[INSTRUCTIONS FOR THE TASK]: The lines to copy from the listing below are those that contain the string "none".

────

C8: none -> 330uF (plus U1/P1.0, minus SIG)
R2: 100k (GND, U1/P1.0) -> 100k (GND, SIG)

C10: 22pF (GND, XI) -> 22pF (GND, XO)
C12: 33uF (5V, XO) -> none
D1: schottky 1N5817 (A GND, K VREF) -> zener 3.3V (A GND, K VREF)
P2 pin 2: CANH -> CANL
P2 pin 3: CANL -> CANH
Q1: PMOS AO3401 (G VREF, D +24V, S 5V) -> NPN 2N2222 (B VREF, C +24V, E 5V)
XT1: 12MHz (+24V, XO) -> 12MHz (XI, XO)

────

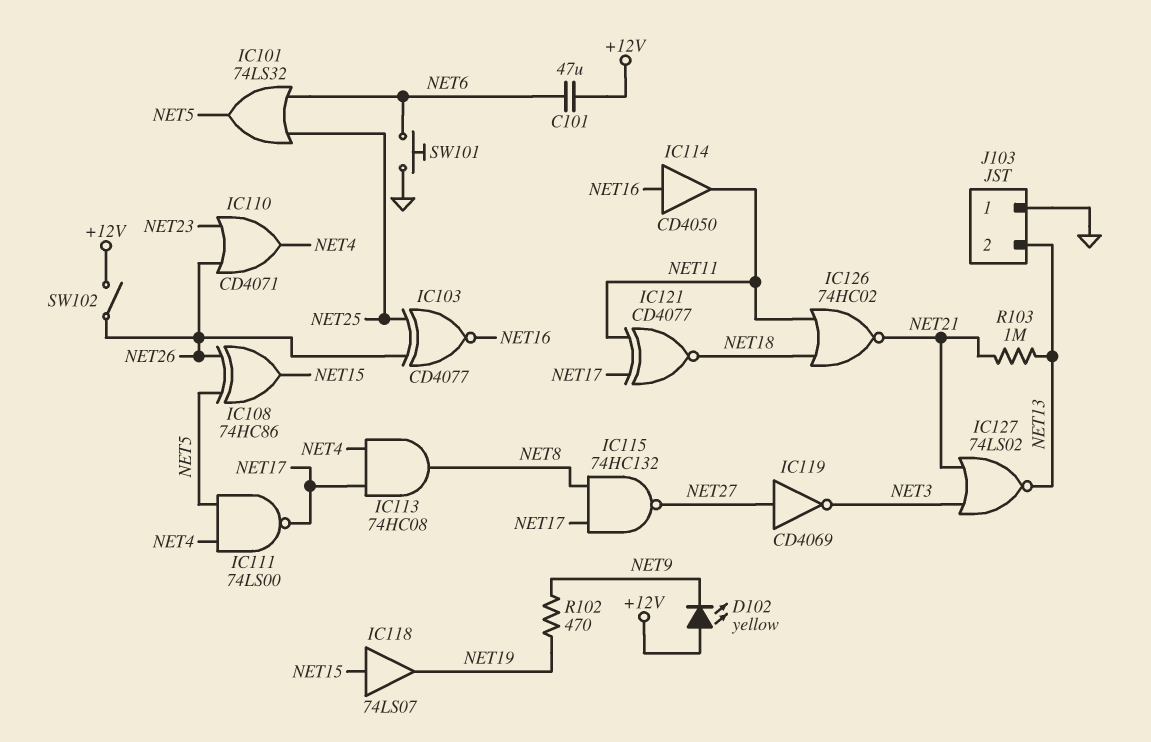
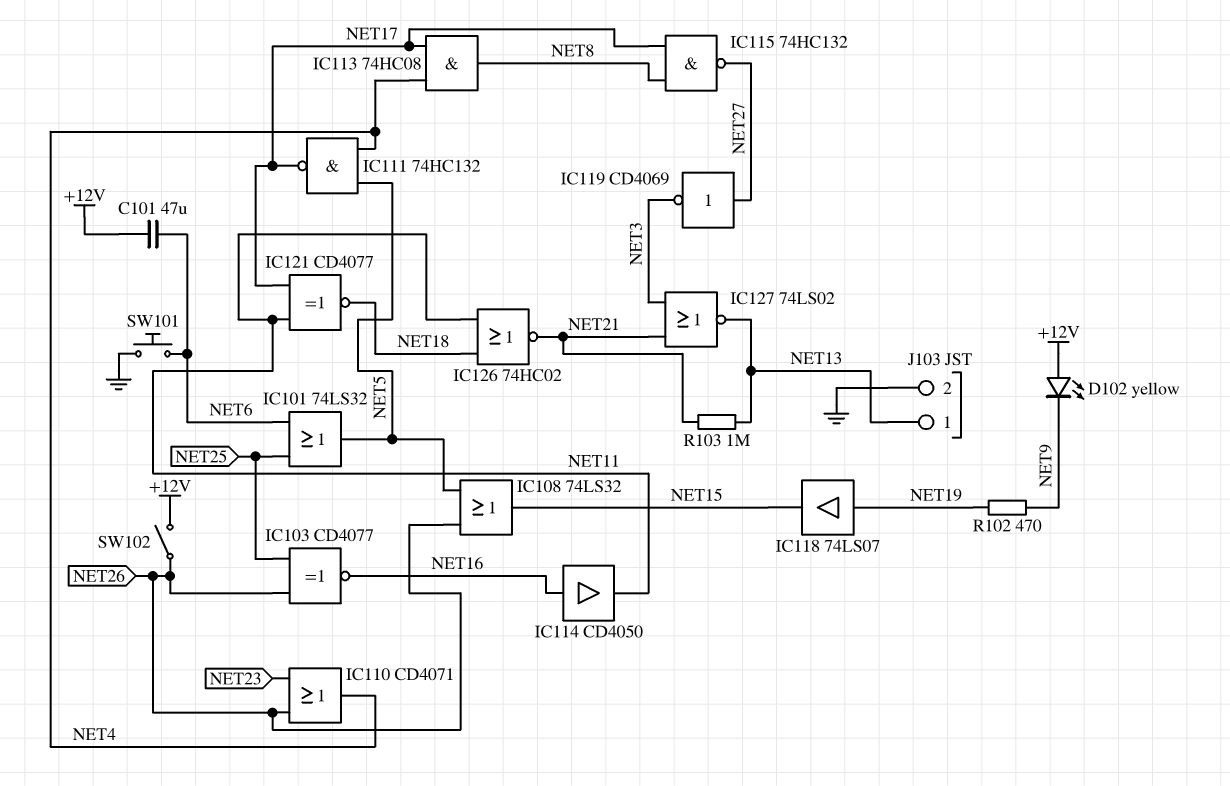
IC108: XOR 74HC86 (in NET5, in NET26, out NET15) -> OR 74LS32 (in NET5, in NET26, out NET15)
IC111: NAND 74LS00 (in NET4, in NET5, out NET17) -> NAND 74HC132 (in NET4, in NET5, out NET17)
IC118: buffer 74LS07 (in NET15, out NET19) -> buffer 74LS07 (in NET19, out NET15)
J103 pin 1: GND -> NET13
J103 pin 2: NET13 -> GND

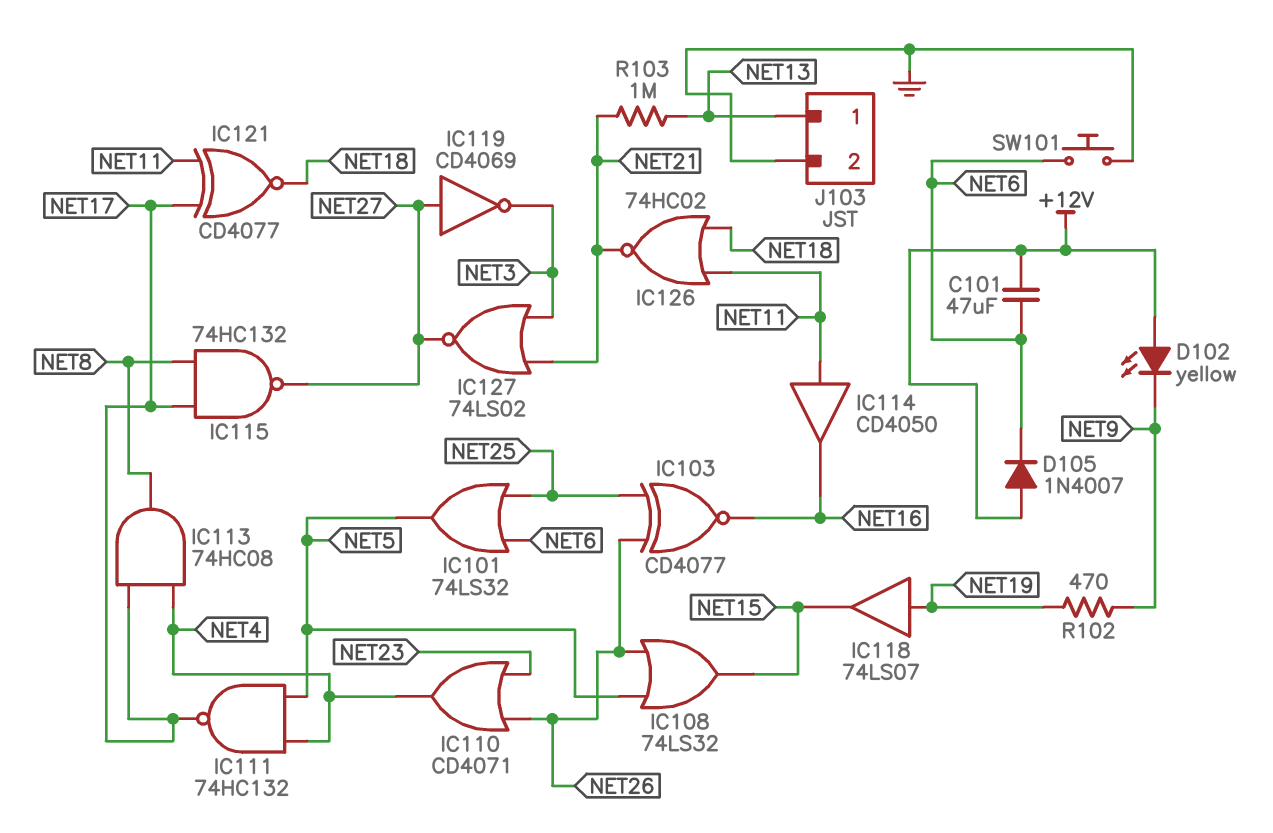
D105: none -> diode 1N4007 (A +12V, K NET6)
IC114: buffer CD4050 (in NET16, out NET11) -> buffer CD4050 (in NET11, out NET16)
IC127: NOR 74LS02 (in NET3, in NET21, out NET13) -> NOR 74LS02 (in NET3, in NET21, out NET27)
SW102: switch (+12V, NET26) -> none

────

[ANSWER SPACE]:
C8: none -> 330uF (plus U1/P1.0, minus SIG)
C12: 33uF (5V, XO) -> none
D105: none -> diode 1N4007 (A +12V, K NET6)
SW102: switch (+12V, NET26) -> none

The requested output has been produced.